About this exercise
Repeat the records below exactly, beginning at the first line and finishing with the line that contains "none -> black 1x3 brick [277,292,329,408]".

*** Opening Exercise data ***

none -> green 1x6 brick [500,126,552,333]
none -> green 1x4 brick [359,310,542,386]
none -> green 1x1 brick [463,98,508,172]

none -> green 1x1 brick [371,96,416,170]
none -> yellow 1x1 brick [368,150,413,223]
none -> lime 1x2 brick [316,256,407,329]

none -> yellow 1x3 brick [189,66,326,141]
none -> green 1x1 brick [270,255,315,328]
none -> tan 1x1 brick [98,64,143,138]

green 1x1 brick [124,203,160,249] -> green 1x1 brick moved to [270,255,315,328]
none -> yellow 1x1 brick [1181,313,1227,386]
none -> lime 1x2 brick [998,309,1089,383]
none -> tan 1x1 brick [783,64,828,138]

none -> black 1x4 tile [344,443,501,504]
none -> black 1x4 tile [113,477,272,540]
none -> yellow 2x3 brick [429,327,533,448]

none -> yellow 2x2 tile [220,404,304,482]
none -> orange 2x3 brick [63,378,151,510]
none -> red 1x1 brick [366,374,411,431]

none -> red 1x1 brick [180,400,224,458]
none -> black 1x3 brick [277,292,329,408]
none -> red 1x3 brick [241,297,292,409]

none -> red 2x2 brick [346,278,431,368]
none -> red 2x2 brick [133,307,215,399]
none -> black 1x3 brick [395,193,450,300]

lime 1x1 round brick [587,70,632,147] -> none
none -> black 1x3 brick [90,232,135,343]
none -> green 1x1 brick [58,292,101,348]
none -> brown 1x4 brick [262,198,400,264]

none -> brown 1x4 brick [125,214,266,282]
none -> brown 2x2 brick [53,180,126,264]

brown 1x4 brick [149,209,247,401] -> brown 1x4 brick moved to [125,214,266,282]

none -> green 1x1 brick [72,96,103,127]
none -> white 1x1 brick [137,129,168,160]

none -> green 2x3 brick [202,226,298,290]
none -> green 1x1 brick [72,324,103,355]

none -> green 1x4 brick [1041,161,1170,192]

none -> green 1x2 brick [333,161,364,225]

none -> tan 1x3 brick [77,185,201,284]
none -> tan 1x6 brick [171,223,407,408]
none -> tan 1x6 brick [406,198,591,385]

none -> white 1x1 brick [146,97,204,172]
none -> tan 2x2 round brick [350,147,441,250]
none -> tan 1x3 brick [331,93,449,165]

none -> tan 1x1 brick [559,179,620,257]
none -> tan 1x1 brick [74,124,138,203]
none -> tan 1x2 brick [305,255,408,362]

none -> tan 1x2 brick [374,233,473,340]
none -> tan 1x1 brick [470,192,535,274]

*** Closing Exercise data ***

Answer to the problem
none -> green 1x6 brick [500,126,552,333]
none -> green 1x4 brick [359,310,542,386]
none -> green 1x1 brick [463,98,508,172]

none -> green 1x1 brick [371,96,416,170]
none -> yellow 1x1 brick [368,150,413,223]
none -> lime 1x2 brick [316,256,407,329]

none -> yellow 1x3 brick [189,66,326,141]
none -> green 1x1 brick [270,255,315,328]
none -> tan 1x1 brick [98,64,143,138]

green 1x1 brick [124,203,160,249] -> green 1x1 brick moved to [270,255,315,328]
none -> yellow 1x1 brick [1181,313,1227,386]
none -> lime 1x2 brick [998,309,1089,383]
none -> tan 1x1 brick [783,64,828,138]

none -> black 1x4 tile [344,443,501,504]
none -> black 1x4 tile [113,477,272,540]
none -> yellow 2x3 brick [429,327,533,448]

none -> yellow 2x2 tile [220,404,304,482]
none -> orange 2x3 brick [63,378,151,510]
none -> red 1x1 brick [366,374,411,431]

none -> red 1x1 brick [180,400,224,458]
none -> black 1x3 brick [277,292,329,408]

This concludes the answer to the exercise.